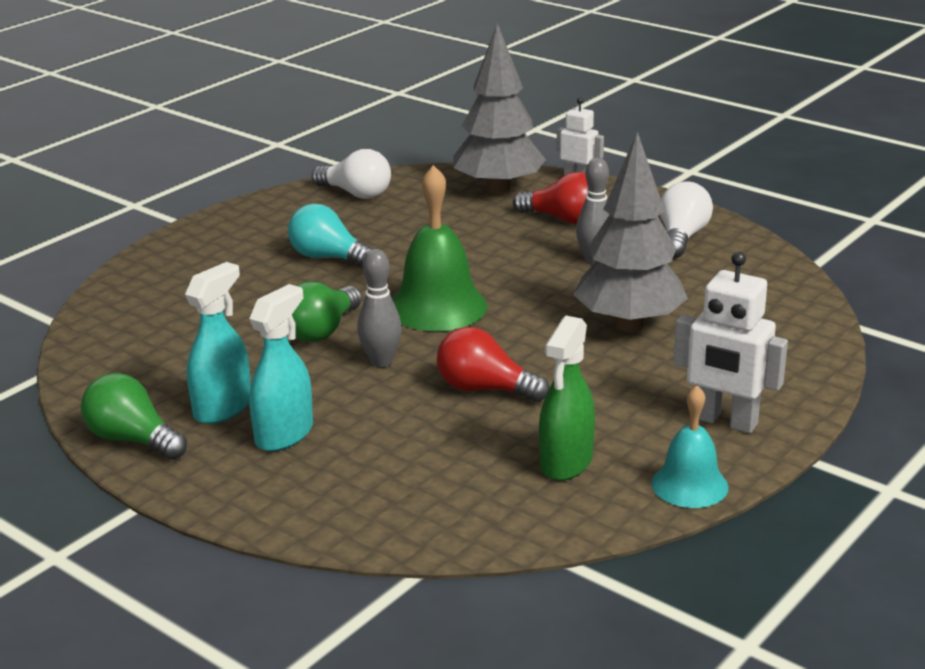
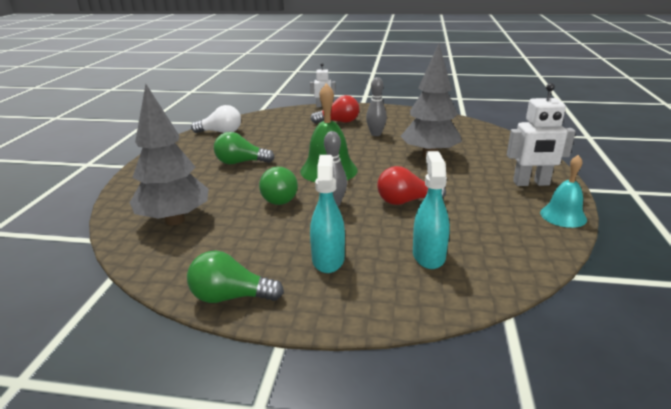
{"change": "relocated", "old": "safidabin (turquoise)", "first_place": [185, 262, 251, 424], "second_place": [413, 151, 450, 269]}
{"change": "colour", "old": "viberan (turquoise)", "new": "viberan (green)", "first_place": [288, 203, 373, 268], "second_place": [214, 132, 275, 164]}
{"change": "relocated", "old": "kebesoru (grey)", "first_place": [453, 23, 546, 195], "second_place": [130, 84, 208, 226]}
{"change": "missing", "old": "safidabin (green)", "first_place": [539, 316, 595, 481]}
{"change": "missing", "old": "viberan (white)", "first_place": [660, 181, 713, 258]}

####################

→ Instructions for the task
Count how many lines in the data above hold "green", and give that number by itself.

→ Solution for this task
2